Give the entries back exactly as they stand, but without pictures.

Stored records:
━━━━━━
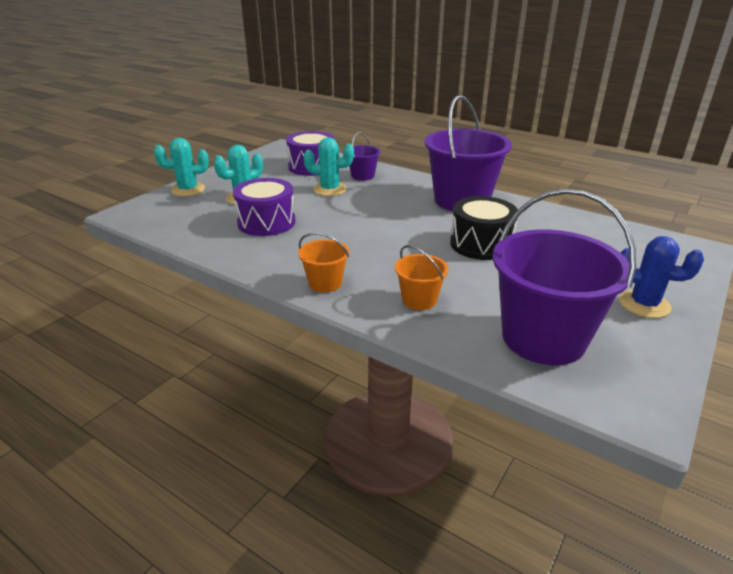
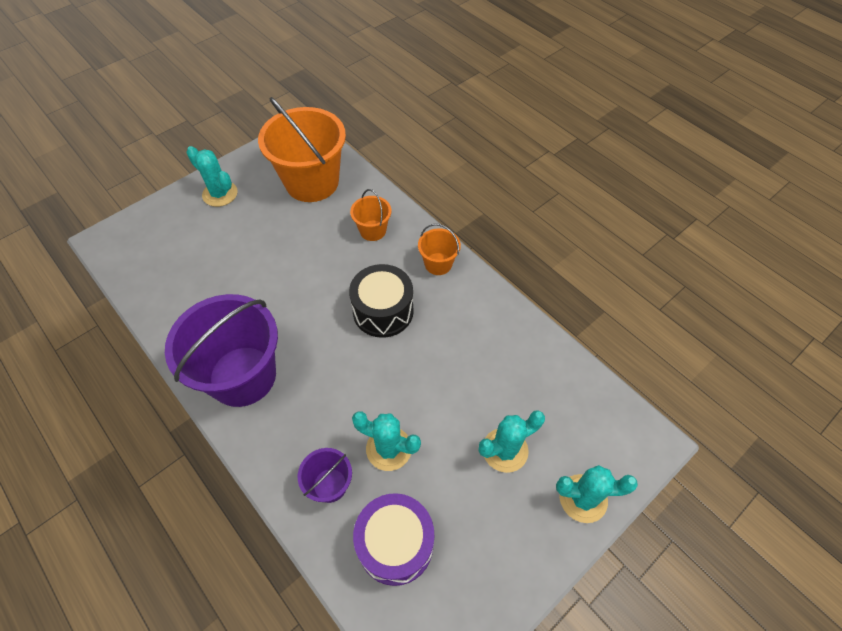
camera: 165 degrees left, 25 degrees up
(266, 222) = (479, 378): purple drum -> none
(481, 244) = (281, 287): black drum -> black drum (383, 311)
(543, 338) = (312, 182): purple bucket -> orange bucket
(644, 304) = (220, 194): blue cactus -> turquoise cactus

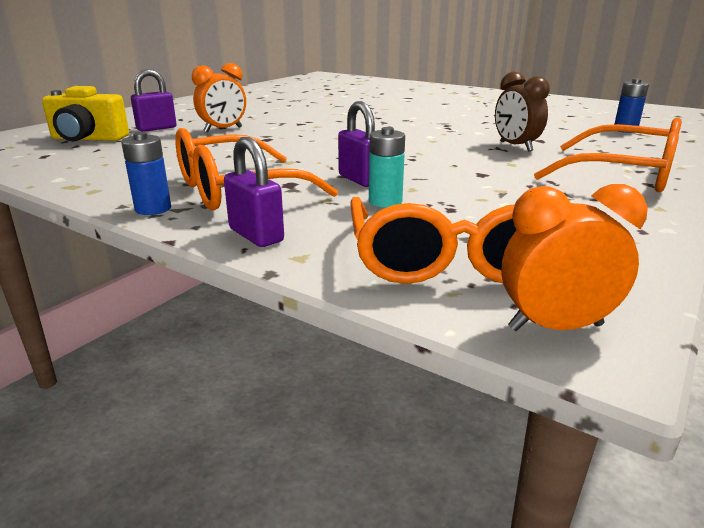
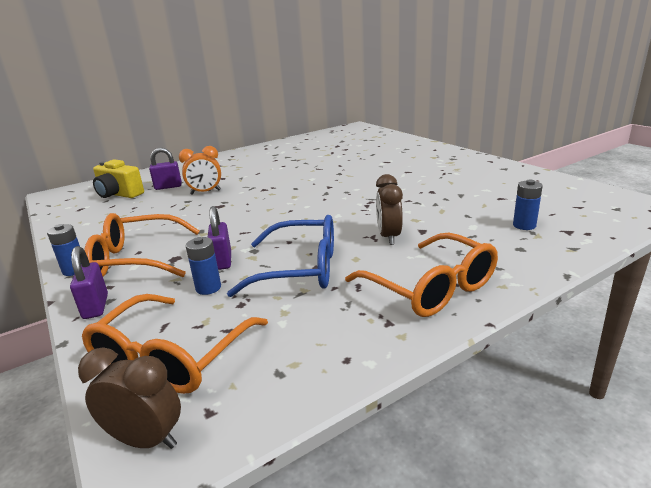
camera: 25 degrees right, 0 degrees up
(385, 202) = (208, 288): turquoise battery -> blue battery
(467, 176) = (300, 269): none -> blue glasses
(555, 327) = (146, 440): orange clock -> brown clock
━━━━━━
Task result:
camera: 165 degrees left, 25 degrees up
(266, 222) = (479, 378): purple drum -> none
(481, 244) = (281, 287): black drum -> black drum (383, 311)
(543, 338) = (312, 182): purple bucket -> orange bucket
(644, 304) = (220, 194): blue cactus -> turquoise cactus

camera: 25 degrees right, 0 degrees up
(385, 202) = (208, 288): turquoise battery -> blue battery
(467, 176) = (300, 269): none -> blue glasses
(555, 327) = (146, 440): orange clock -> brown clock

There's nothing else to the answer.